• [Required action]: Compute how many lines in the data below contain "lime"; answer only with that number.

[Data records]

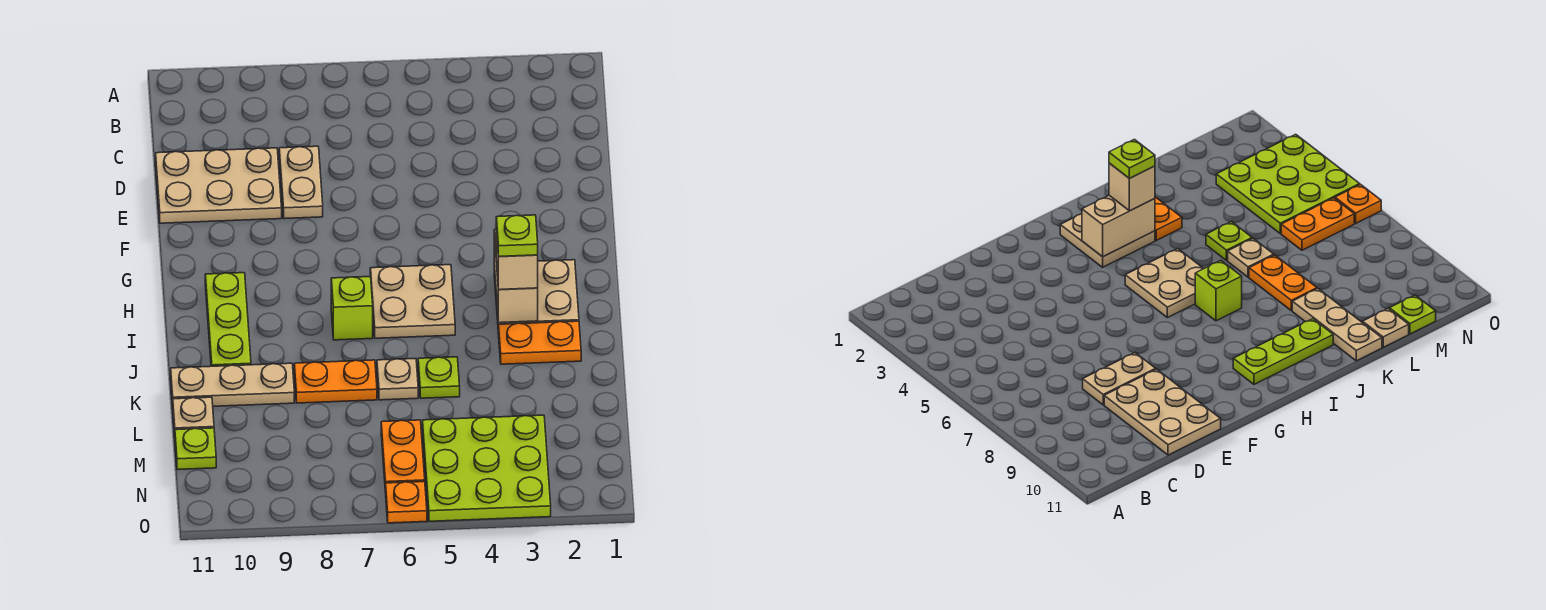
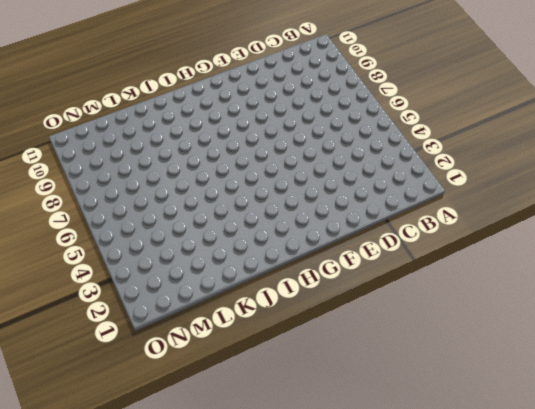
none -> tan plate D8:E8 level 1
none -> tan plate D9:E11 level 1
none -> tan plate H2:I3 level 1

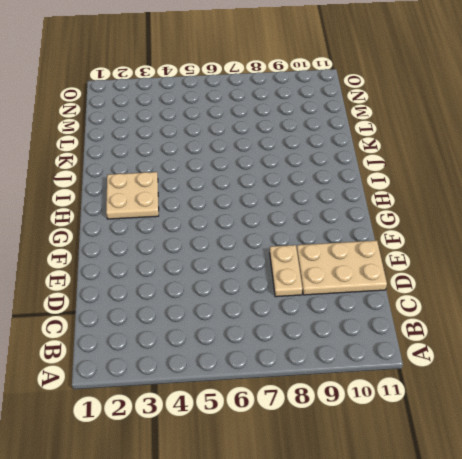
none -> tan plate H5:I6 level 1
none -> lime plate H10:J10 level 1
none -> lime brick I7 level 1

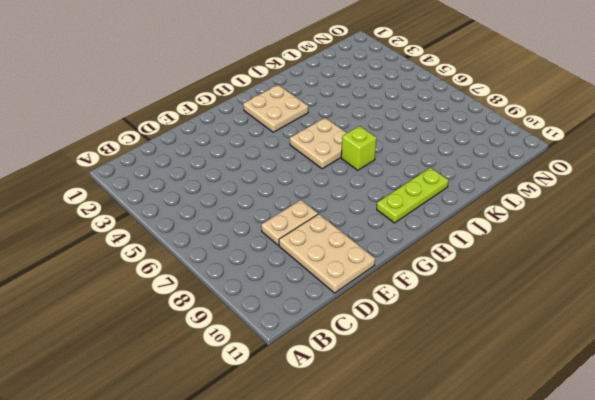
none -> orange plate J2:J3 level 1
none -> lime plate K5 level 1
none -> tan plate K6 level 1

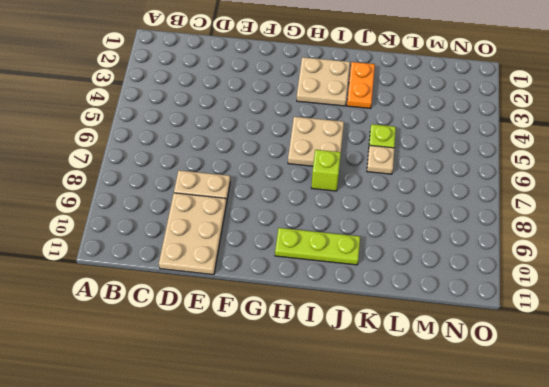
none -> orange plate K7:K8 level 1
none -> tan plate K9:K11 level 1
none -> tan plate L11 level 1

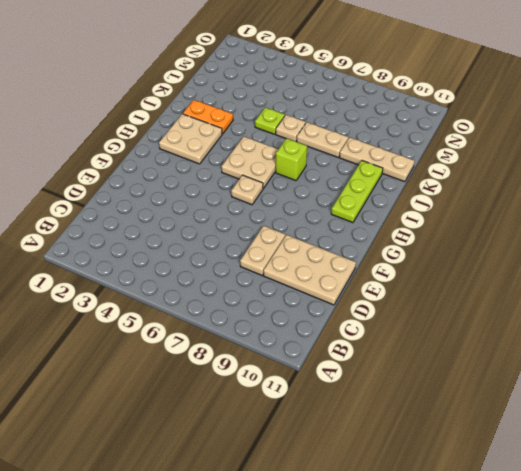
tan plate G6 level 1 -> tan plate L11 level 1
tan plate K7:K8 level 1 -> orange plate K7:K8 level 1
none -> lime plate M3:O5 level 1
none -> orange plate M6:N6 level 1
none -> lime plate M11 level 1

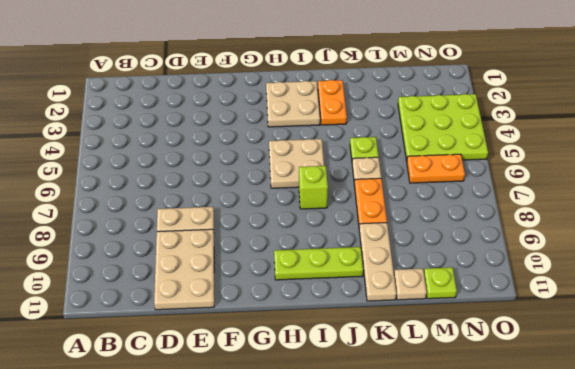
none -> orange plate O6 level 1
none -> tan brick H3:I3 level 2
none -> tan brick I3 level 3

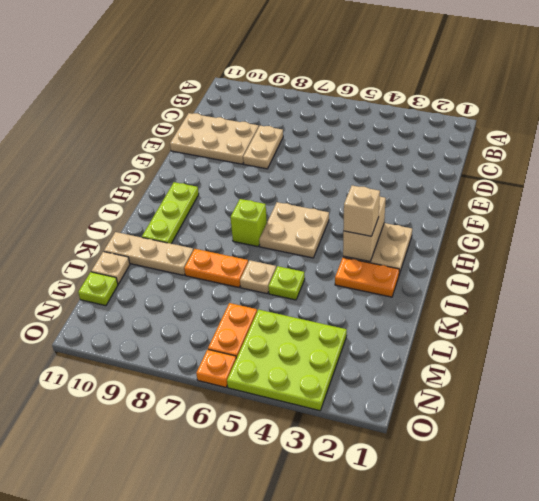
none -> lime plate I3 level 4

• [Output]: 6